▸ What is needed
Nothing in the records may be changed; retype them in full.

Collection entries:
-------

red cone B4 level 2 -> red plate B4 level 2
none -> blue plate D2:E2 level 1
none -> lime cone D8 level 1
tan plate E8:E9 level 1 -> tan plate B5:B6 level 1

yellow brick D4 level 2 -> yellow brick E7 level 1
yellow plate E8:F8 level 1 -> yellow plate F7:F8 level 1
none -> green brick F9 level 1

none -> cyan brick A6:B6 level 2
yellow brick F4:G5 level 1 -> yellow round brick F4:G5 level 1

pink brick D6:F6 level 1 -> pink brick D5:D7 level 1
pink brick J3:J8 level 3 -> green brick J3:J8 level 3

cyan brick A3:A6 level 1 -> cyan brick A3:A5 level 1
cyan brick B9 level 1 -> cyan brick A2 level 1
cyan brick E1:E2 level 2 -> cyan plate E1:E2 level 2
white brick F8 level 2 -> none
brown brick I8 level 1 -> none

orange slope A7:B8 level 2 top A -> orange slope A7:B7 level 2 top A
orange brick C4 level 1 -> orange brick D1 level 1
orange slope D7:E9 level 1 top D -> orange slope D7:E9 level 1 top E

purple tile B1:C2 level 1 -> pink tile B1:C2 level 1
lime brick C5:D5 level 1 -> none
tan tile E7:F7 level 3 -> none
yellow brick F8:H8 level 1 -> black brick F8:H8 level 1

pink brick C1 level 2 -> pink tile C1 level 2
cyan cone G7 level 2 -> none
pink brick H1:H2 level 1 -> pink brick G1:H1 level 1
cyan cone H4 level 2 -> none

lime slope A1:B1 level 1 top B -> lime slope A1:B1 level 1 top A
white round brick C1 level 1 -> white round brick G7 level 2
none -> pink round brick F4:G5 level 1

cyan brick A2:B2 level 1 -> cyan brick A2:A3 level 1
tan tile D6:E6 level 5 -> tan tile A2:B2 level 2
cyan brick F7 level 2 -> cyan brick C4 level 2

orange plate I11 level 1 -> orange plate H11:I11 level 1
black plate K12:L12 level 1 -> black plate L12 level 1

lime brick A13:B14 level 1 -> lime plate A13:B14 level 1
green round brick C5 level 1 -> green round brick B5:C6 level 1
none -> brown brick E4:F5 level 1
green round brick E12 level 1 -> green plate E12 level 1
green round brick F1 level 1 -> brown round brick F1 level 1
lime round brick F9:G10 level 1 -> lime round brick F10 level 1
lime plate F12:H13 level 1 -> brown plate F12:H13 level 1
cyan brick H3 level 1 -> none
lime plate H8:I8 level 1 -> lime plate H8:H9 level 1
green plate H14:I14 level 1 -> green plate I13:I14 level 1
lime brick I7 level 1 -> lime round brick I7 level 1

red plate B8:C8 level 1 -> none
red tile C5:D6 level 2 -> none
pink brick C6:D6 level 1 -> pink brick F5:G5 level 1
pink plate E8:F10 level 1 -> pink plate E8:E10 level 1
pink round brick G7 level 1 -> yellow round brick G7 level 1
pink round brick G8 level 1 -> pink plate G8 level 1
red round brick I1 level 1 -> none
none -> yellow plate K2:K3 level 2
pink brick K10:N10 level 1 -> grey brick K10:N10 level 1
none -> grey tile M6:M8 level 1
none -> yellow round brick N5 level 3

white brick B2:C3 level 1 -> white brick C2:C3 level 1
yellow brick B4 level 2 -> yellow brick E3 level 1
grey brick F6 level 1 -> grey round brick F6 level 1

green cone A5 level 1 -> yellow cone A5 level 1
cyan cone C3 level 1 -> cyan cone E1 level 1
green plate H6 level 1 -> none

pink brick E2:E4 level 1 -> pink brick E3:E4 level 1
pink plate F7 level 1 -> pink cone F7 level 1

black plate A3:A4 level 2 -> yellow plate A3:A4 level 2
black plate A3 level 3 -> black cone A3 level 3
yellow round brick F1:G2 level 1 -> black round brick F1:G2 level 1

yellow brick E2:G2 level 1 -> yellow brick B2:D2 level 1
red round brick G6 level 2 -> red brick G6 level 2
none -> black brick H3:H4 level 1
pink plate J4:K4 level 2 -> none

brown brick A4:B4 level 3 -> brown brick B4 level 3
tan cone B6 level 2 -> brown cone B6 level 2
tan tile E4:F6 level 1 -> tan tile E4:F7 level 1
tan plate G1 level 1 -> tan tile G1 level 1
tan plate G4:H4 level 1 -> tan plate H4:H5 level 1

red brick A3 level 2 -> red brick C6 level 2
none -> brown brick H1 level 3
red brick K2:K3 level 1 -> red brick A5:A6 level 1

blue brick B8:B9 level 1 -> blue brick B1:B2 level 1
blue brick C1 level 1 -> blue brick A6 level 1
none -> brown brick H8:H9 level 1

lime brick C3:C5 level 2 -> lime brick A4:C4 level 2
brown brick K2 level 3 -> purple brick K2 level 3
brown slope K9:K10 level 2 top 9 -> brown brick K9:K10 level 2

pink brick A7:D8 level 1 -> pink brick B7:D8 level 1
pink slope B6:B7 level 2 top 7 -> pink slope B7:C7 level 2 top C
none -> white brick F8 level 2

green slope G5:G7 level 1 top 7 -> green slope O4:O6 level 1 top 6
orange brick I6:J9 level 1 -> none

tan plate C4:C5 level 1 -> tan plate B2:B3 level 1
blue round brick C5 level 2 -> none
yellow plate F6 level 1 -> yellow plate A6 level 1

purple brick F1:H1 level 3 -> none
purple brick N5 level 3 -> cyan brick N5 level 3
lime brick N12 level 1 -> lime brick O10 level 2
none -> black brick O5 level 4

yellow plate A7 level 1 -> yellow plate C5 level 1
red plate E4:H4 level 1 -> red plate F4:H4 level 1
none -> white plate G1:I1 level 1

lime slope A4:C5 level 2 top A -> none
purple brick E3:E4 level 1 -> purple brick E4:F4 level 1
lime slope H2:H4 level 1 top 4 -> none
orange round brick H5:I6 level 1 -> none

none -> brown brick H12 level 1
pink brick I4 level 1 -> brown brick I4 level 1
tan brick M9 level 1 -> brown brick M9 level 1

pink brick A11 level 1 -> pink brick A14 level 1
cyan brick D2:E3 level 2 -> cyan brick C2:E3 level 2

-------

▸ Result
red cone B4 level 2 -> red plate B4 level 2
none -> blue plate D2:E2 level 1
none -> lime cone D8 level 1
tan plate E8:E9 level 1 -> tan plate B5:B6 level 1

yellow brick D4 level 2 -> yellow brick E7 level 1
yellow plate E8:F8 level 1 -> yellow plate F7:F8 level 1
none -> green brick F9 level 1

none -> cyan brick A6:B6 level 2
yellow brick F4:G5 level 1 -> yellow round brick F4:G5 level 1

pink brick D6:F6 level 1 -> pink brick D5:D7 level 1
pink brick J3:J8 level 3 -> green brick J3:J8 level 3

cyan brick A3:A6 level 1 -> cyan brick A3:A5 level 1
cyan brick B9 level 1 -> cyan brick A2 level 1
cyan brick E1:E2 level 2 -> cyan plate E1:E2 level 2
white brick F8 level 2 -> none
brown brick I8 level 1 -> none

orange slope A7:B8 level 2 top A -> orange slope A7:B7 level 2 top A
orange brick C4 level 1 -> orange brick D1 level 1
orange slope D7:E9 level 1 top D -> orange slope D7:E9 level 1 top E

purple tile B1:C2 level 1 -> pink tile B1:C2 level 1
lime brick C5:D5 level 1 -> none
tan tile E7:F7 level 3 -> none
yellow brick F8:H8 level 1 -> black brick F8:H8 level 1

pink brick C1 level 2 -> pink tile C1 level 2
cyan cone G7 level 2 -> none
pink brick H1:H2 level 1 -> pink brick G1:H1 level 1
cyan cone H4 level 2 -> none

lime slope A1:B1 level 1 top B -> lime slope A1:B1 level 1 top A
white round brick C1 level 1 -> white round brick G7 level 2
none -> pink round brick F4:G5 level 1

cyan brick A2:B2 level 1 -> cyan brick A2:A3 level 1
tan tile D6:E6 level 5 -> tan tile A2:B2 level 2
cyan brick F7 level 2 -> cyan brick C4 level 2

orange plate I11 level 1 -> orange plate H11:I11 level 1
black plate K12:L12 level 1 -> black plate L12 level 1

lime brick A13:B14 level 1 -> lime plate A13:B14 level 1
green round brick C5 level 1 -> green round brick B5:C6 level 1
none -> brown brick E4:F5 level 1
green round brick E12 level 1 -> green plate E12 level 1
green round brick F1 level 1 -> brown round brick F1 level 1
lime round brick F9:G10 level 1 -> lime round brick F10 level 1
lime plate F12:H13 level 1 -> brown plate F12:H13 level 1
cyan brick H3 level 1 -> none
lime plate H8:I8 level 1 -> lime plate H8:H9 level 1
green plate H14:I14 level 1 -> green plate I13:I14 level 1
lime brick I7 level 1 -> lime round brick I7 level 1

red plate B8:C8 level 1 -> none
red tile C5:D6 level 2 -> none
pink brick C6:D6 level 1 -> pink brick F5:G5 level 1
pink plate E8:F10 level 1 -> pink plate E8:E10 level 1
pink round brick G7 level 1 -> yellow round brick G7 level 1
pink round brick G8 level 1 -> pink plate G8 level 1
red round brick I1 level 1 -> none
none -> yellow plate K2:K3 level 2
pink brick K10:N10 level 1 -> grey brick K10:N10 level 1
none -> grey tile M6:M8 level 1
none -> yellow round brick N5 level 3

white brick B2:C3 level 1 -> white brick C2:C3 level 1
yellow brick B4 level 2 -> yellow brick E3 level 1
grey brick F6 level 1 -> grey round brick F6 level 1

green cone A5 level 1 -> yellow cone A5 level 1
cyan cone C3 level 1 -> cyan cone E1 level 1
green plate H6 level 1 -> none

pink brick E2:E4 level 1 -> pink brick E3:E4 level 1
pink plate F7 level 1 -> pink cone F7 level 1

black plate A3:A4 level 2 -> yellow plate A3:A4 level 2
black plate A3 level 3 -> black cone A3 level 3
yellow round brick F1:G2 level 1 -> black round brick F1:G2 level 1

yellow brick E2:G2 level 1 -> yellow brick B2:D2 level 1
red round brick G6 level 2 -> red brick G6 level 2
none -> black brick H3:H4 level 1
pink plate J4:K4 level 2 -> none

brown brick A4:B4 level 3 -> brown brick B4 level 3
tan cone B6 level 2 -> brown cone B6 level 2
tan tile E4:F6 level 1 -> tan tile E4:F7 level 1
tan plate G1 level 1 -> tan tile G1 level 1
tan plate G4:H4 level 1 -> tan plate H4:H5 level 1

red brick A3 level 2 -> red brick C6 level 2
none -> brown brick H1 level 3
red brick K2:K3 level 1 -> red brick A5:A6 level 1

blue brick B8:B9 level 1 -> blue brick B1:B2 level 1
blue brick C1 level 1 -> blue brick A6 level 1
none -> brown brick H8:H9 level 1

lime brick C3:C5 level 2 -> lime brick A4:C4 level 2
brown brick K2 level 3 -> purple brick K2 level 3
brown slope K9:K10 level 2 top 9 -> brown brick K9:K10 level 2

pink brick A7:D8 level 1 -> pink brick B7:D8 level 1
pink slope B6:B7 level 2 top 7 -> pink slope B7:C7 level 2 top C
none -> white brick F8 level 2

green slope G5:G7 level 1 top 7 -> green slope O4:O6 level 1 top 6
orange brick I6:J9 level 1 -> none

tan plate C4:C5 level 1 -> tan plate B2:B3 level 1
blue round brick C5 level 2 -> none
yellow plate F6 level 1 -> yellow plate A6 level 1

purple brick F1:H1 level 3 -> none
purple brick N5 level 3 -> cyan brick N5 level 3
lime brick N12 level 1 -> lime brick O10 level 2
none -> black brick O5 level 4

yellow plate A7 level 1 -> yellow plate C5 level 1
red plate E4:H4 level 1 -> red plate F4:H4 level 1
none -> white plate G1:I1 level 1

lime slope A4:C5 level 2 top A -> none
purple brick E3:E4 level 1 -> purple brick E4:F4 level 1
lime slope H2:H4 level 1 top 4 -> none
orange round brick H5:I6 level 1 -> none

none -> brown brick H12 level 1
pink brick I4 level 1 -> brown brick I4 level 1
tan brick M9 level 1 -> brown brick M9 level 1

pink brick A11 level 1 -> pink brick A14 level 1
cyan brick D2:E3 level 2 -> cyan brick C2:E3 level 2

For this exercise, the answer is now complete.